◆ TASK PROMPT
Every line with "orange" in it should be copied from the data.

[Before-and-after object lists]
===============
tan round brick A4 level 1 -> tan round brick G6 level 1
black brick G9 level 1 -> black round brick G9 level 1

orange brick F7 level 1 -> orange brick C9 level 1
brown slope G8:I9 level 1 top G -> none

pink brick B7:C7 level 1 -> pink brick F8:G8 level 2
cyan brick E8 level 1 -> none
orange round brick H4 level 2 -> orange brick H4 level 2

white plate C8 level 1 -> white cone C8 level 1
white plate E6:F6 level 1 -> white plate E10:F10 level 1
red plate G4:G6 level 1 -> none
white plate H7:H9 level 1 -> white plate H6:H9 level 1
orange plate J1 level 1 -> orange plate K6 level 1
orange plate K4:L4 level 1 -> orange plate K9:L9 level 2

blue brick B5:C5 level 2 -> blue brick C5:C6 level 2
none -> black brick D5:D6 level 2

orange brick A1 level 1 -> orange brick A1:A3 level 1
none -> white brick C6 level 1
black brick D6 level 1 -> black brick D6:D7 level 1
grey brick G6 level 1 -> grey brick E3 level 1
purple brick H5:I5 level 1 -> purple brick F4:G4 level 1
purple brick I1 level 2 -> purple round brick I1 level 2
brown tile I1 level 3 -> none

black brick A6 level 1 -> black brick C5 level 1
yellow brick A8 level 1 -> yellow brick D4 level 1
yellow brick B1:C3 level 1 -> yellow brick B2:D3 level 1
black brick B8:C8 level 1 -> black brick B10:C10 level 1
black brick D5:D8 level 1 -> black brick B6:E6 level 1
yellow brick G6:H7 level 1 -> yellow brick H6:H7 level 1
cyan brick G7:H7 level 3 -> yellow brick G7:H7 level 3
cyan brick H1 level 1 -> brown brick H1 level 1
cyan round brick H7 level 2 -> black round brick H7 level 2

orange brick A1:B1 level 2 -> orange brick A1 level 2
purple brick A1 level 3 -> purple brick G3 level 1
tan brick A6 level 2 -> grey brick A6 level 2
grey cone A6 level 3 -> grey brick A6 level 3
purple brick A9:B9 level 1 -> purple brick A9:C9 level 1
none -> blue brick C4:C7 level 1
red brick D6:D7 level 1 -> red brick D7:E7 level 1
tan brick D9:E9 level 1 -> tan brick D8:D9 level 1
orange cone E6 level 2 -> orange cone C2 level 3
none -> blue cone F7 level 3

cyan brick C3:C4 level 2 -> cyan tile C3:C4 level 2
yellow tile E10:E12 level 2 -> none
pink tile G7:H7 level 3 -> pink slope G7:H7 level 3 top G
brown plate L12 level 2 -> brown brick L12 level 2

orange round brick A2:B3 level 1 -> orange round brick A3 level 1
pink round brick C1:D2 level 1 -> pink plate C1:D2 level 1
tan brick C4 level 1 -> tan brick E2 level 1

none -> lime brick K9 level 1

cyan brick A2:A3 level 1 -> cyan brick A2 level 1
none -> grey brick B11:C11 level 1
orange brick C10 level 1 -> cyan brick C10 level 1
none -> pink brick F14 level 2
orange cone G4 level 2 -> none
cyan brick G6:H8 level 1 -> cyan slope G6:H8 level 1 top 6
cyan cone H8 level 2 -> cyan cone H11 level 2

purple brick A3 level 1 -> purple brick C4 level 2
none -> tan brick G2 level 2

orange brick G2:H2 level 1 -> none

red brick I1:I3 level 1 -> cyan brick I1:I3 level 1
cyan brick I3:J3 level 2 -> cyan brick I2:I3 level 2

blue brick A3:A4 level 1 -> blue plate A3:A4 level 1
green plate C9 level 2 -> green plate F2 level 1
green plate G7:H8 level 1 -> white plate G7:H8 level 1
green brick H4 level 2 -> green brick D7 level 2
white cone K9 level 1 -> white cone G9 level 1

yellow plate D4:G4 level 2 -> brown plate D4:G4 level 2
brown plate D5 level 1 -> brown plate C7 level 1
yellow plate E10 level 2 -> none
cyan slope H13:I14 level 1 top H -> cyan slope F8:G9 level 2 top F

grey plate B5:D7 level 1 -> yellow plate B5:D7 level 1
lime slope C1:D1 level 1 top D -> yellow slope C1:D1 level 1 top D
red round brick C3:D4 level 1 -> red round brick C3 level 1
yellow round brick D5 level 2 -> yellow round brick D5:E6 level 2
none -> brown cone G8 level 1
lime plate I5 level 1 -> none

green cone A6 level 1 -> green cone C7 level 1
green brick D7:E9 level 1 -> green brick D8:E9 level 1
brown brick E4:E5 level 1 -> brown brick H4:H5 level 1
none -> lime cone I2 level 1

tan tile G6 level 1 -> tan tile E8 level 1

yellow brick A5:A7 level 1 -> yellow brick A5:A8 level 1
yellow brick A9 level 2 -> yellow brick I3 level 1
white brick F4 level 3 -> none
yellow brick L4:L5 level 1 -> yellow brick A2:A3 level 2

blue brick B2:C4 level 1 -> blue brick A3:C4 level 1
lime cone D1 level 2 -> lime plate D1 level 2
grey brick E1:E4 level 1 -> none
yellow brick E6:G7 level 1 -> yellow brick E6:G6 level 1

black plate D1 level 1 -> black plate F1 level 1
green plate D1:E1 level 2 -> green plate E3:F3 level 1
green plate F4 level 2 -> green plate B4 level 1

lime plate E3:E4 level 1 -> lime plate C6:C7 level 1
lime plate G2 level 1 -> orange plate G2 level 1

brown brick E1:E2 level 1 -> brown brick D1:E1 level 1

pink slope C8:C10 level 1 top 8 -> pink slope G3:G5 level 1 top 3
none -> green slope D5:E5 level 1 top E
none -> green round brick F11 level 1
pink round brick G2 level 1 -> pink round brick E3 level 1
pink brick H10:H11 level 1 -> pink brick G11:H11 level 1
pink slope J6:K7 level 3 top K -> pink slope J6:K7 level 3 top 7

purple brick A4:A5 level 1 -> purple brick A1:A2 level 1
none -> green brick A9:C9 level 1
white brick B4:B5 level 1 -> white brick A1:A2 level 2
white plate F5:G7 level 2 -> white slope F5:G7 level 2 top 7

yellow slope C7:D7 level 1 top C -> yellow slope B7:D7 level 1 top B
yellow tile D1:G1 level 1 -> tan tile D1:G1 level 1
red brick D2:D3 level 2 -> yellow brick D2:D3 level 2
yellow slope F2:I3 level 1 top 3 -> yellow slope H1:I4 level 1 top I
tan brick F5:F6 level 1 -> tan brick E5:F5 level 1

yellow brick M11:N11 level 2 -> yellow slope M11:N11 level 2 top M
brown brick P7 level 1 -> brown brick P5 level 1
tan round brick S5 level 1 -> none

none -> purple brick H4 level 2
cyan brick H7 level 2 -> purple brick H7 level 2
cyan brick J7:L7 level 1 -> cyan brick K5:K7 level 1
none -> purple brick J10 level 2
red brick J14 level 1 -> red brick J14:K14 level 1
===============
◆ RESULT
orange brick F7 level 1 -> orange brick C9 level 1
orange round brick H4 level 2 -> orange brick H4 level 2
orange plate J1 level 1 -> orange plate K6 level 1
orange plate K4:L4 level 1 -> orange plate K9:L9 level 2
orange brick A1 level 1 -> orange brick A1:A3 level 1
orange brick A1:B1 level 2 -> orange brick A1 level 2
orange cone E6 level 2 -> orange cone C2 level 3
orange round brick A2:B3 level 1 -> orange round brick A3 level 1
orange brick C10 level 1 -> cyan brick C10 level 1
orange cone G4 level 2 -> none
orange brick G2:H2 level 1 -> none
lime plate G2 level 1 -> orange plate G2 level 1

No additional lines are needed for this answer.